Rewrite the records below as a JSON list of strings, with one string for each line and blank lines omitted.

## Data listing
• • •

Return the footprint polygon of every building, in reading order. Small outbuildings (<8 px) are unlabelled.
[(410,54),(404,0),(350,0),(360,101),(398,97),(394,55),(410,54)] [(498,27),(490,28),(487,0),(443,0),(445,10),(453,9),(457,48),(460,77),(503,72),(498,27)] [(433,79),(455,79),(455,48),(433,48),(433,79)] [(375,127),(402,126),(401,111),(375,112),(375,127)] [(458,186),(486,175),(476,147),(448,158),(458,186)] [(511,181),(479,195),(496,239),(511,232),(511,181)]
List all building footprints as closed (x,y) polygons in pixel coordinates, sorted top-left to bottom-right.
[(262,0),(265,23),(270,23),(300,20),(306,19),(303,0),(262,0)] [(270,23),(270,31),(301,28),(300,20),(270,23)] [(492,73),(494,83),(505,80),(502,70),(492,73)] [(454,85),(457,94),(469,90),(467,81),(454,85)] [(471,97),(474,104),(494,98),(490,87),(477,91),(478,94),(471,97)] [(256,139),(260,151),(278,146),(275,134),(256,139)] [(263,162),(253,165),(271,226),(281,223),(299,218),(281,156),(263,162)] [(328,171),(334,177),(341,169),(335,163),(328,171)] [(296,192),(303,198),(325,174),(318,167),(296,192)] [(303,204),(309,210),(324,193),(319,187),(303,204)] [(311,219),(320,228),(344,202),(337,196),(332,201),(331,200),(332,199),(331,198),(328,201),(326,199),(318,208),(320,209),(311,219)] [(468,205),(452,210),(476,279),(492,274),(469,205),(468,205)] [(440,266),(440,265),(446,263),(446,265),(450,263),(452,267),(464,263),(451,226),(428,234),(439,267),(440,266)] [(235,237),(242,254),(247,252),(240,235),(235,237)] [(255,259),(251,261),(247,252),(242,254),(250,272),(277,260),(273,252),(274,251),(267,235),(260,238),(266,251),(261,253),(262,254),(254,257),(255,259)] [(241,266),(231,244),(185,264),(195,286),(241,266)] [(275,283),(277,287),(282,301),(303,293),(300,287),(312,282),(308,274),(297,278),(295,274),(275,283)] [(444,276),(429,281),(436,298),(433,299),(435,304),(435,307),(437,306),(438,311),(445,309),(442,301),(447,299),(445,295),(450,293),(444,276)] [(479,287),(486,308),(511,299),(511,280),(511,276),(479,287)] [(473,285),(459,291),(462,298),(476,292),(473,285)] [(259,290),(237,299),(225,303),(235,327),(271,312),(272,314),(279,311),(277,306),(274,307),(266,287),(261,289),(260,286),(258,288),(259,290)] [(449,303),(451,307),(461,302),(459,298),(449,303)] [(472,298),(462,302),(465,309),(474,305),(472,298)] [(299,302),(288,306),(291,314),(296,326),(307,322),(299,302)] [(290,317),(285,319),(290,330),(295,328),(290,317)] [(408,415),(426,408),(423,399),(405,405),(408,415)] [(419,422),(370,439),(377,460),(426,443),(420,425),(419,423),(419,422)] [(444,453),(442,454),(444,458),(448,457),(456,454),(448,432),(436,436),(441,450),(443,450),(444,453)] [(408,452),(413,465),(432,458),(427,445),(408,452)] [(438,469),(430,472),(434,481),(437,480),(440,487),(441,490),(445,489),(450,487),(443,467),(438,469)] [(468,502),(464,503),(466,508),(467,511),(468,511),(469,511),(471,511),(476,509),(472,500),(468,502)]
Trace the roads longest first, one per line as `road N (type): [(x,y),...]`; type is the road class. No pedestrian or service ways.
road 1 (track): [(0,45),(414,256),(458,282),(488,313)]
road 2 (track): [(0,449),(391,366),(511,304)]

• • •

## Response to the exercise
[
  "Return the footprint polygon of every building, in reading order. Small outbuildings (<8 px) are unlabelled.",
  "[(410,54),(404,0),(350,0),(360,101),(398,97),(394,55),(410,54)] [(498,27),(490,28),(487,0),(443,0),(445,10),(453,9),(457,48),(460,77),(503,72),(498,27)] [(433,79),(455,79),(455,48),(433,48),(433,79)] [(375,127),(402,126),(401,111),(375,112),(375,127)] [(458,186),(486,175),(476,147),(448,158),(458,186)] [(511,181),(479,195),(496,239),(511,232),(511,181)]",
  "List all building footprints as closed (x,y) polygons in pixel coordinates, sorted top-left to bottom-right.",
  "[(262,0),(265,23),(270,23),(300,20),(306,19),(303,0),(262,0)] [(270,23),(270,31),(301,28),(300,20),(270,23)] [(492,73),(494,83),(505,80),(502,70),(492,73)] [(454,85),(457,94),(469,90),(467,81),(454,85)] [(471,97),(474,104),(494,98),(490,87),(477,91),(478,94),(471,97)] [(256,139),(260,151),(278,146),(275,134),(256,139)] [(263,162),(253,165),(271,226),(281,223),(299,218),(281,156),(263,162)] [(328,171),(334,177),(341,169),(335,163),(328,171)] [(296,192),(303,198),(325,174),(318,167),(296,192)] [(303,204),(309,210),(324,193),(319,187),(303,204)] [(311,219),(320,228),(344,202),(337,196),(332,201),(331,200),(332,199),(331,198),(328,201),(326,199),(318,208),(320,209),(311,219)] [(468,205),(452,210),(476,279),(492,274),(469,205),(468,205)] [(440,266),(440,265),(446,263),(446,265),(450,263),(452,267),(464,263),(451,226),(428,234),(439,267),(440,266)] [(235,237),(242,254),(247,252),(240,235),(235,237)] [(255,259),(251,261),(247,252),(242,254),(250,272),(277,260),(273,252),(274,251),(267,235),(260,238),(266,251),(261,253),(262,254),(254,257),(255,259)] [(241,266),(231,244),(185,264),(195,286),(241,266)] [(275,283),(277,287),(282,301),(303,293),(300,287),(312,282),(308,274),(297,278),(295,274),(275,283)] [(444,276),(429,281),(436,298),(433,299),(435,304),(435,307),(437,306),(438,311),(445,309),(442,301),(447,299),(445,295),(450,293),(444,276)] [(479,287),(486,308),(511,299),(511,280),(511,276),(479,287)] [(473,285),(459,291),(462,298),(476,292),(473,285)] [(259,290),(237,299),(225,303),(235,327),(271,312),(272,314),(279,311),(277,306),(274,307),(266,287),(261,289),(260,286),(258,288),(259,290)] [(449,303),(451,307),(461,302),(459,298),(449,303)] [(472,298),(462,302),(465,309),(474,305),(472,298)] [(299,302),(288,306),(291,314),(296,326),(307,322),(299,302)] [(290,317),(285,319),(290,330),(295,328),(290,317)] [(408,415),(426,408),(423,399),(405,405),(408,415)] [(419,422),(370,439),(377,460),(426,443),(420,425),(419,423),(419,422)] [(444,453),(442,454),(444,458),(448,457),(456,454),(448,432),(436,436),(441,450),(443,450),(444,453)] [(408,452),(413,465),(432,458),(427,445),(408,452)] [(438,469),(430,472),(434,481),(437,480),(440,487),(441,490),(445,489),(450,487),(443,467),(438,469)] [(468,502),(464,503),(466,508),(467,511),(468,511),(469,511),(471,511),(476,509),(472,500),(468,502)]",
  "Trace the roads longest first, one per line as `road N (type): [(x,y),...]`; type is the road class. No pedestrian or service ways.",
  "road 1 (track): [(0,45),(414,256),(458,282),(488,313)]",
  "road 2 (track): [(0,449),(391,366),(511,304)]"
]